Aim of the exercise: From the line containing "[412, 246, 523, 324]" to the final line of the listing, restate each line word for word and add nothing.
━━━━━ Records to use
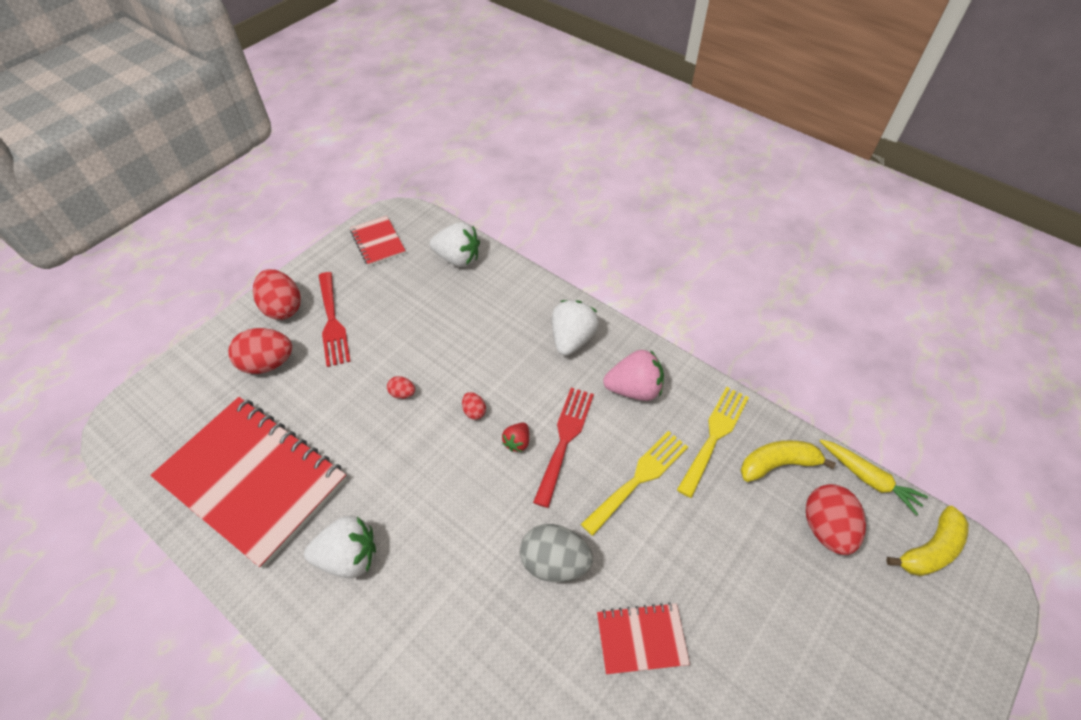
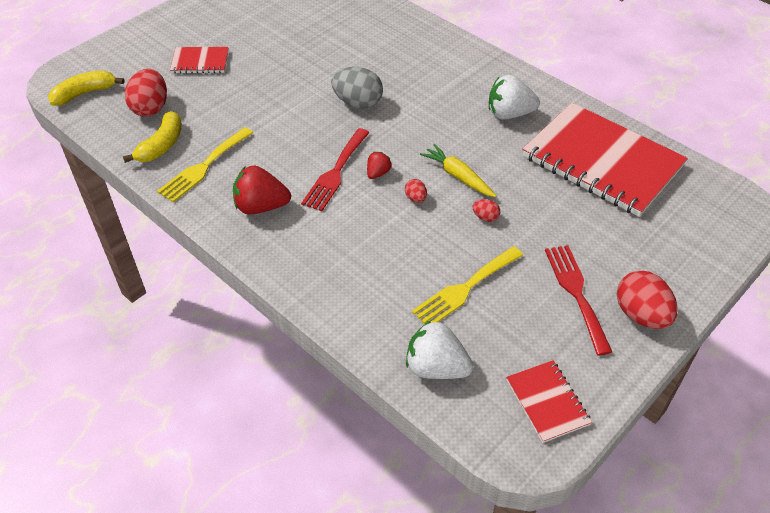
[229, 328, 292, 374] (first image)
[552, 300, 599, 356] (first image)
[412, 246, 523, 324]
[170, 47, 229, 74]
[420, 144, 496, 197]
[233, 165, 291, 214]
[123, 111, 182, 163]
━━━━━━━━━━
Worked solution:
[412, 246, 523, 324]
[170, 47, 229, 74]
[420, 144, 496, 197]
[233, 165, 291, 214]
[123, 111, 182, 163]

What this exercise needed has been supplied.